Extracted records
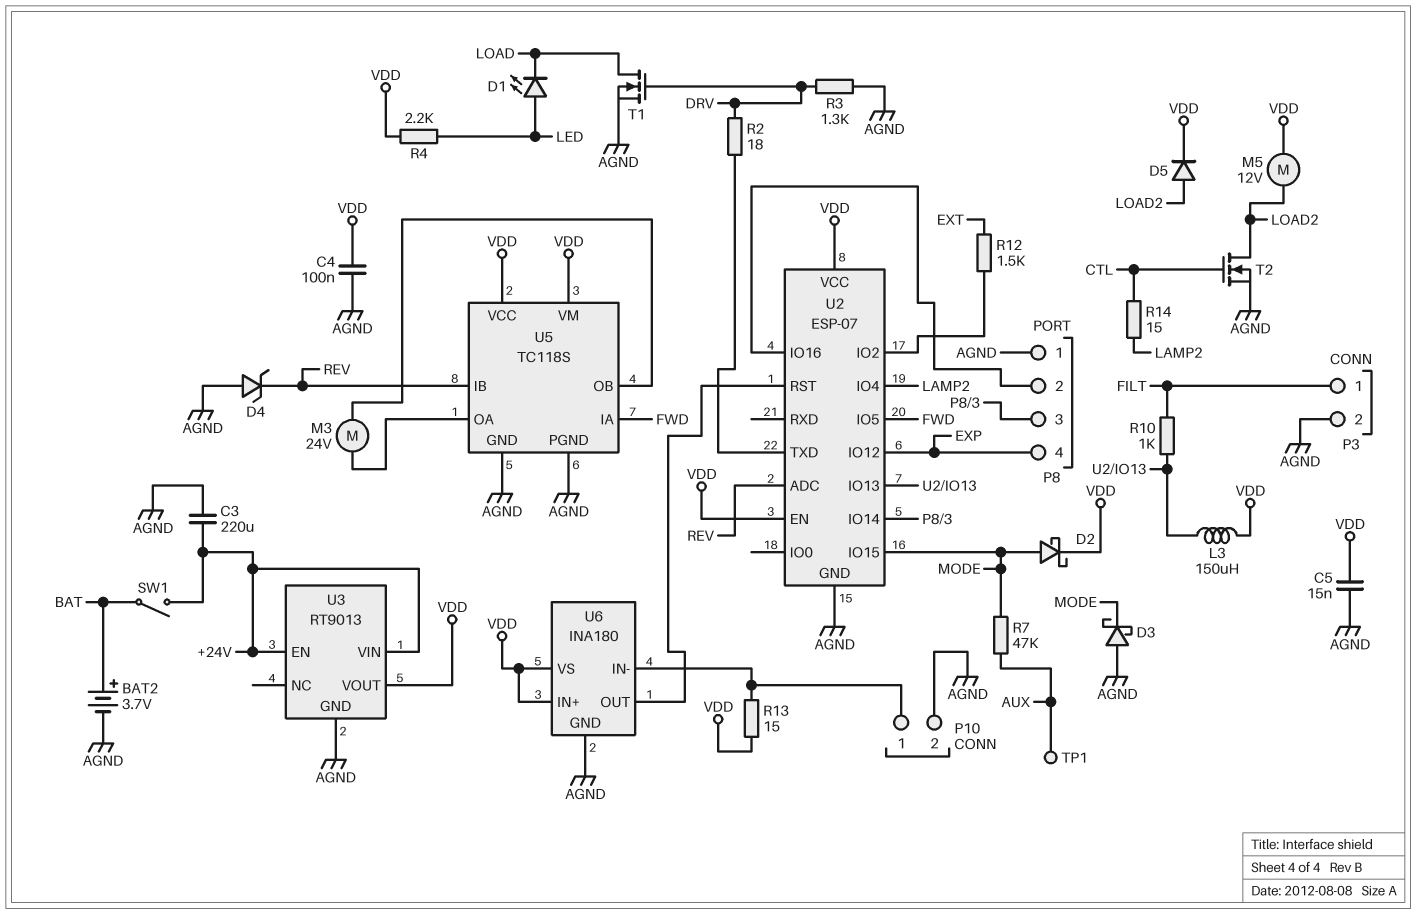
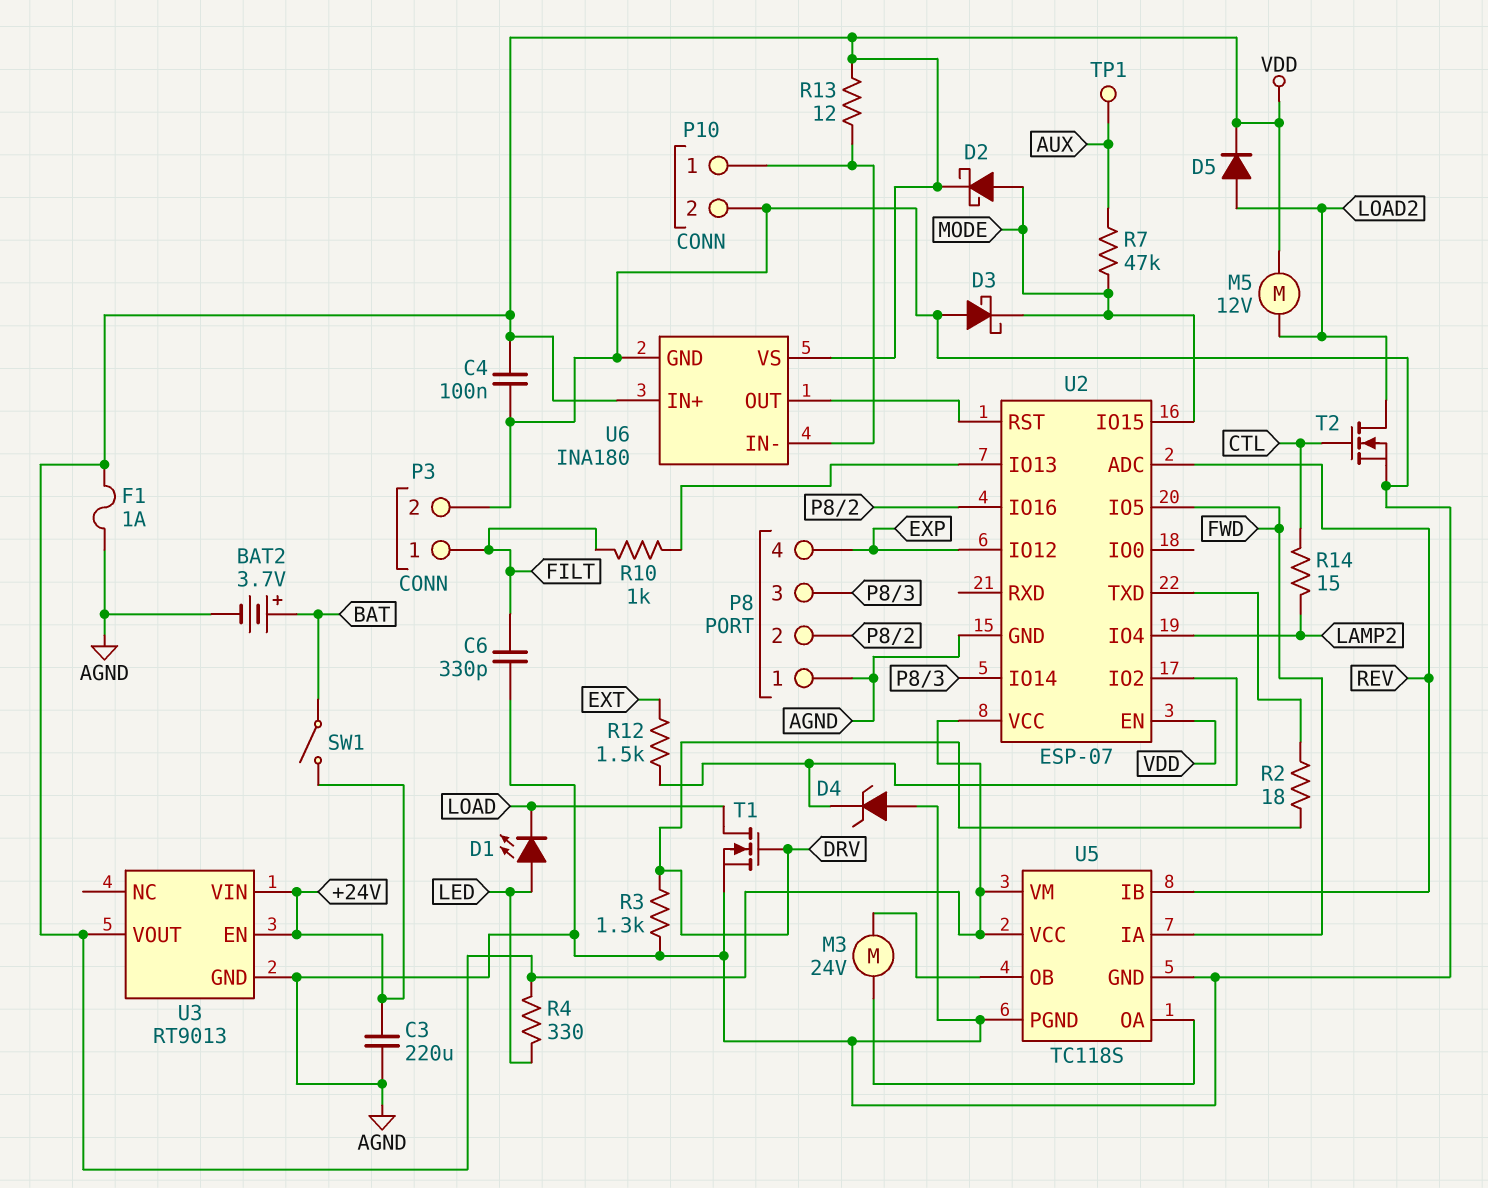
C5: 15nF (AGND, VDD) -> none
C6: none -> 330pF (AGND, FILT)
D4: zener (A AGND, K REV) -> zener (A AGND, K U2/IO2)
F1: none -> 1A (AGND, VDD)
L3: 150uH (U2/IO13, VDD) -> none
R4: 2.2k (LED, VDD) -> 330 (LED, VDD)
R13: 15 (P10/1, VDD) -> 12 (P10/1, VDD)

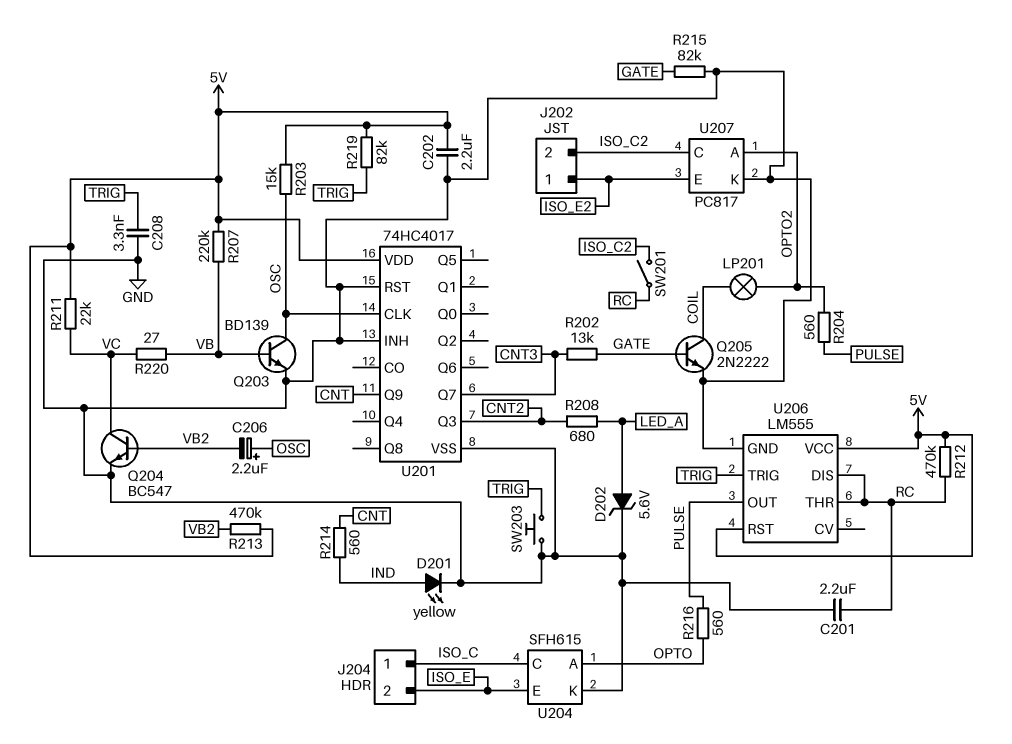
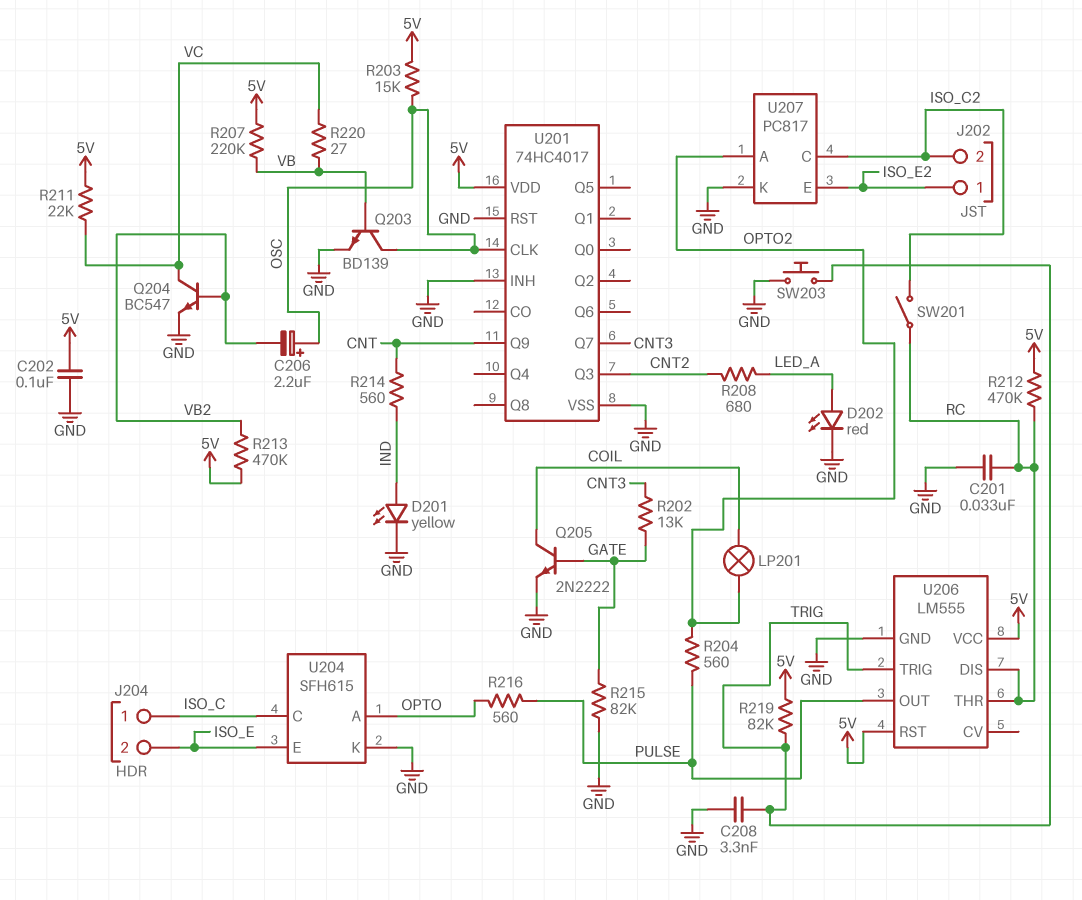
C201: 2.2uF (GND, RC) -> 33nF (GND, RC)
C202: 2.2uF (5V, GND) -> 100nF (5V, GND)
D202: zener 5.6V (A LED_A, K GND) -> LED red (A LED_A, K GND)

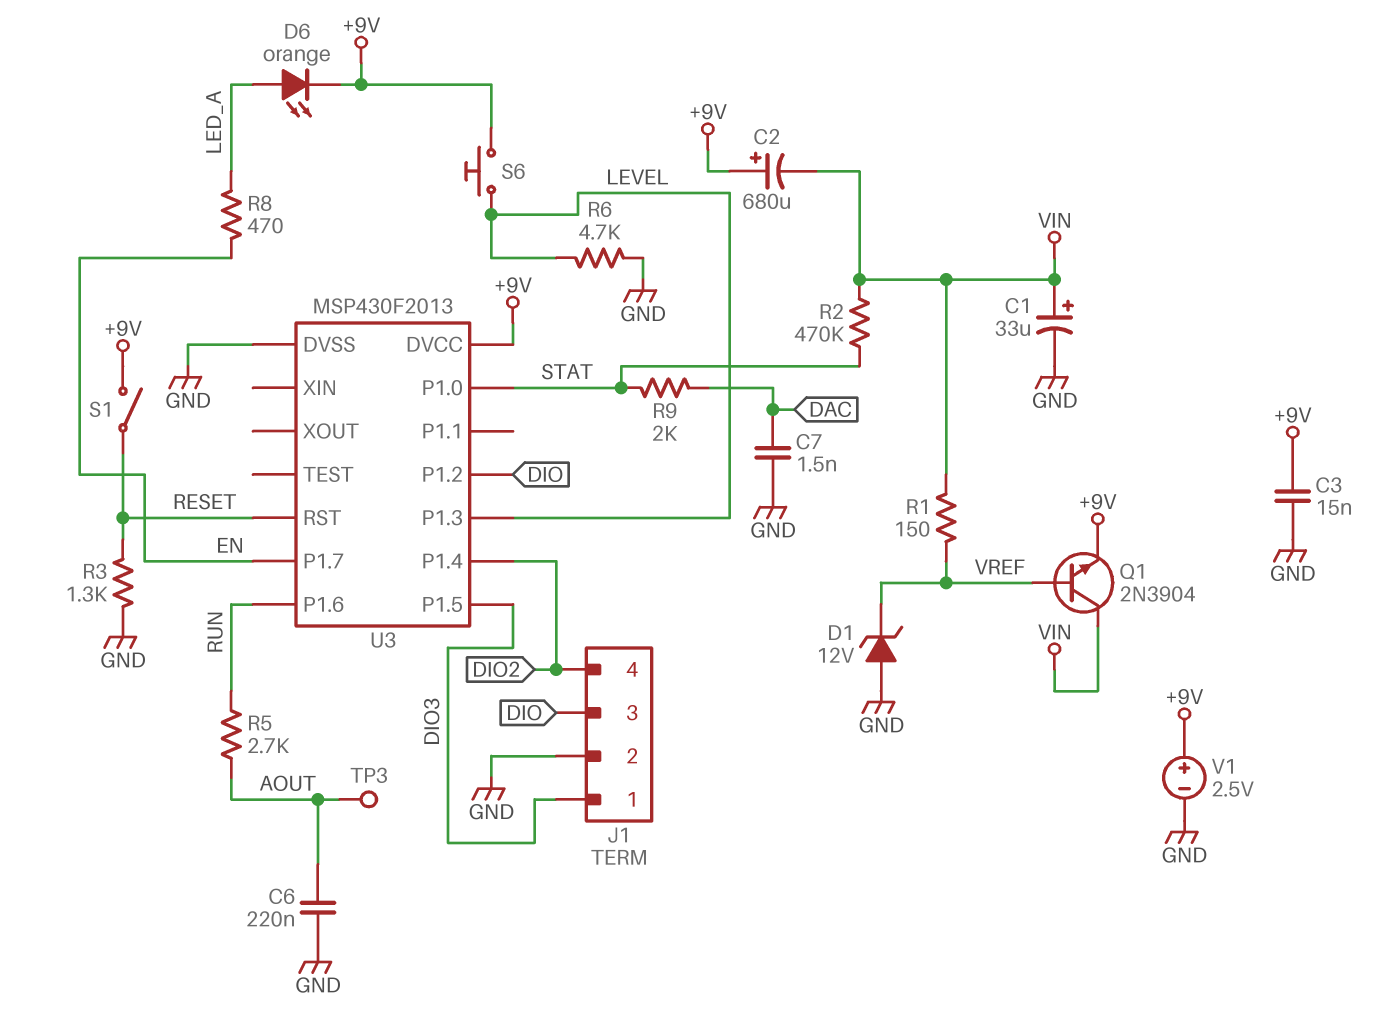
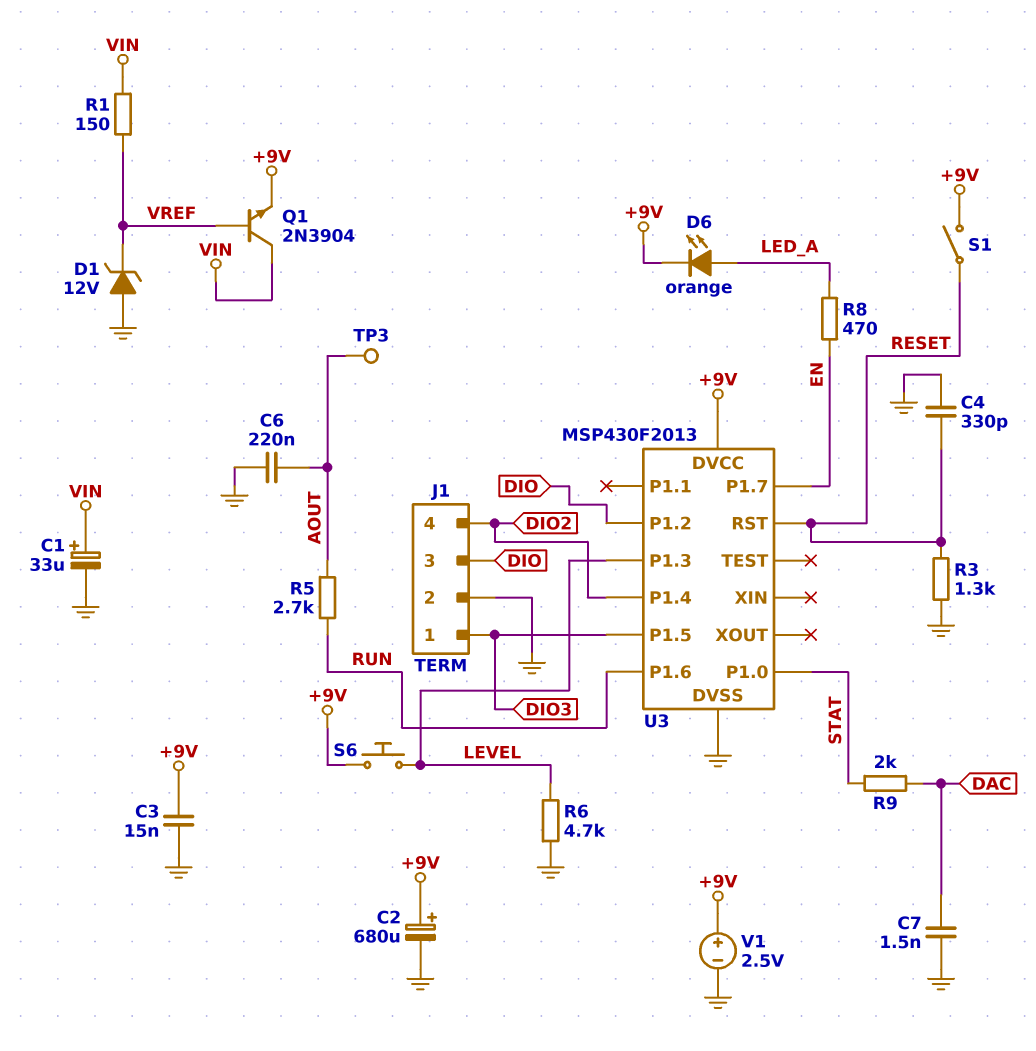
C2: 680uF (plus +9V, minus VIN) -> 680uF (plus +9V, minus GND)
C4: none -> 330pF (GND, RESET)
R2: 470k (STAT, VIN) -> none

**Exercise directions:** Copy each line in the entries above where "AGND" turns up.

**Your response:**
C5: 15nF (AGND, VDD) -> none
C6: none -> 330pF (AGND, FILT)
D4: zener (A AGND, K REV) -> zener (A AGND, K U2/IO2)
F1: none -> 1A (AGND, VDD)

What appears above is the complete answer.